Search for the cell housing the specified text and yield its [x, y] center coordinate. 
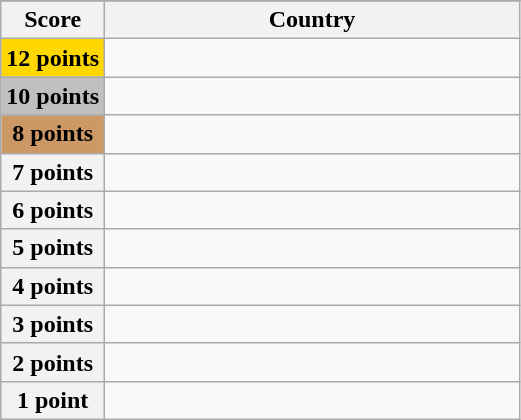
1 point [53, 400]
10 points [53, 96]
12 points [53, 58]
Score [53, 20]
8 points [53, 134]
Country [312, 20]
3 points [53, 324]
6 points [53, 210]
7 points [53, 172]
4 points [53, 286]
2 points [53, 362]
5 points [53, 248]
Identify which cell holds the provided text, then report its (X, Y) central coordinate. 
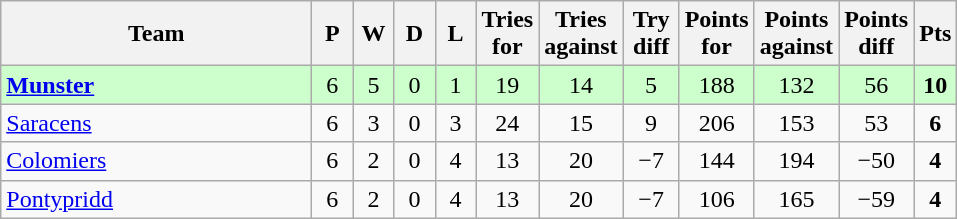
Points for (716, 34)
Try diff (651, 34)
153 (796, 123)
−59 (876, 199)
9 (651, 123)
19 (508, 85)
206 (716, 123)
Tries for (508, 34)
188 (716, 85)
10 (936, 85)
Points against (796, 34)
56 (876, 85)
Munster (156, 85)
53 (876, 123)
24 (508, 123)
106 (716, 199)
Pontypridd (156, 199)
1 (456, 85)
Tries against (581, 34)
Saracens (156, 123)
P (332, 34)
132 (796, 85)
Colomiers (156, 161)
15 (581, 123)
Pts (936, 34)
194 (796, 161)
D (414, 34)
W (374, 34)
L (456, 34)
144 (716, 161)
−50 (876, 161)
Points diff (876, 34)
165 (796, 199)
14 (581, 85)
Team (156, 34)
From the cell containing the given text, extract its center point as (X, Y) coordinate. 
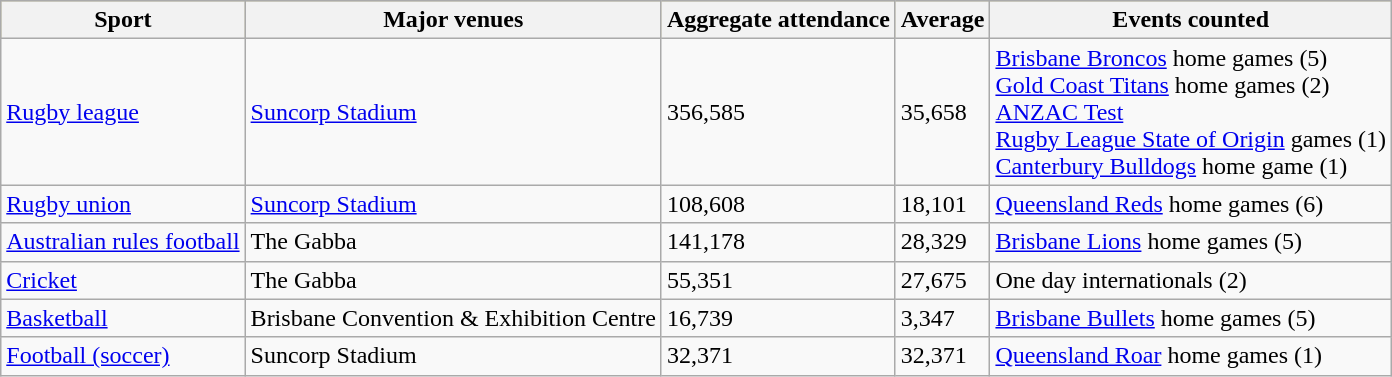
Brisbane Bullets home games (5) (1191, 318)
Brisbane Lions home games (5) (1191, 242)
108,608 (778, 204)
Queensland Reds home games (6) (1191, 204)
Brisbane Convention & Exhibition Centre (453, 318)
141,178 (778, 242)
3,347 (942, 318)
Brisbane Broncos home games (5)Gold Coast Titans home games (2)ANZAC TestRugby League State of Origin games (1)Canterbury Bulldogs home game (1) (1191, 112)
One day internationals (2) (1191, 280)
Sport (123, 20)
Australian rules football (123, 242)
Football (soccer) (123, 356)
Queensland Roar home games (1) (1191, 356)
Cricket (123, 280)
55,351 (778, 280)
Major venues (453, 20)
Rugby union (123, 204)
Rugby league (123, 112)
Average (942, 20)
27,675 (942, 280)
Events counted (1191, 20)
35,658 (942, 112)
Aggregate attendance (778, 20)
Basketball (123, 318)
18,101 (942, 204)
356,585 (778, 112)
28,329 (942, 242)
16,739 (778, 318)
Return the [X, Y] coordinate for the center point of the cell that contains the specified text.  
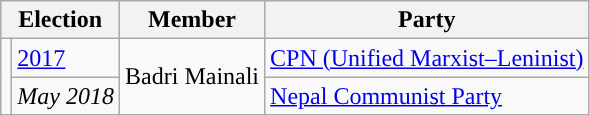
Party [427, 20]
CPN (Unified Marxist–Leninist) [427, 58]
Badri Mainali [192, 77]
Member [192, 20]
Election [60, 20]
May 2018 [66, 96]
2017 [66, 58]
Nepal Communist Party [427, 96]
Detect which cell encompasses the target text, then output its (X, Y) center coordinate. 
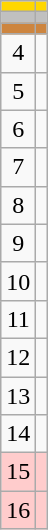
12 (18, 357)
13 (18, 395)
5 (18, 91)
15 (18, 472)
8 (18, 205)
9 (18, 243)
10 (18, 281)
14 (18, 434)
16 (18, 510)
11 (18, 319)
4 (18, 53)
7 (18, 167)
6 (18, 129)
Detect which cell encompasses the target text, then output its [x, y] center coordinate. 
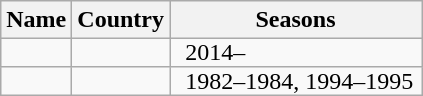
2014– [296, 53]
Name [36, 20]
Country [121, 20]
1982–1984, 1994–1995 [296, 81]
Seasons [296, 20]
Determine the (X, Y) coordinate at the center of the cell enclosing the given text.  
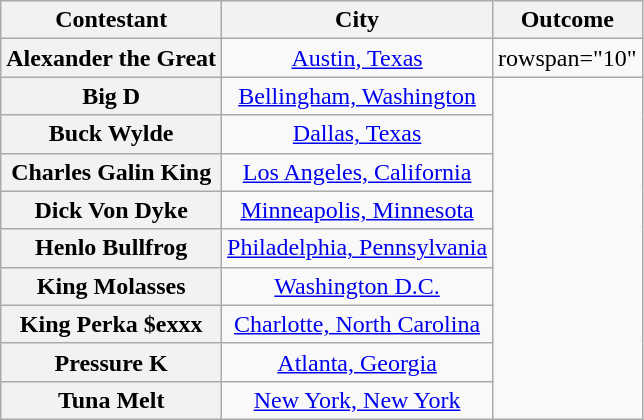
Contestant (112, 20)
Tuna Melt (112, 400)
Bellingham, Washington (358, 96)
King Molasses (112, 286)
Big D (112, 96)
Charles Galin King (112, 172)
Philadelphia, Pennsylvania (358, 248)
Minneapolis, Minnesota (358, 210)
Dick Von Dyke (112, 210)
rowspan="10" (568, 58)
Los Angeles, California (358, 172)
Outcome (568, 20)
Washington D.C. (358, 286)
Buck Wylde (112, 134)
Austin, Texas (358, 58)
Henlo Bullfrog (112, 248)
City (358, 20)
Alexander the Great (112, 58)
Charlotte, North Carolina (358, 324)
New York, New York (358, 400)
King Perka $exxx (112, 324)
Dallas, Texas (358, 134)
Atlanta, Georgia (358, 362)
Pressure K (112, 362)
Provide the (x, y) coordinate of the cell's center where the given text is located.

───

What the task requires:
Update the lines from the start of the records through the line containing "Identify which cell", inclusive, so that "Country" becomes "Nation" and nothing else changes. Leave the pictures out of your answer.

Result below:
Search for the cell housing the specified text and yield its [x, y] center coordinate. 
1 point [53, 400]
10 points [53, 96]
12 points [53, 58]
Score [53, 20]
8 points [53, 134]
Nation [312, 20]
3 points [53, 324]
6 points [53, 210]
7 points [53, 172]
4 points [53, 286]
2 points [53, 362]
5 points [53, 248]
Identify which cell holds the provided text, then report its (X, Y) central coordinate. 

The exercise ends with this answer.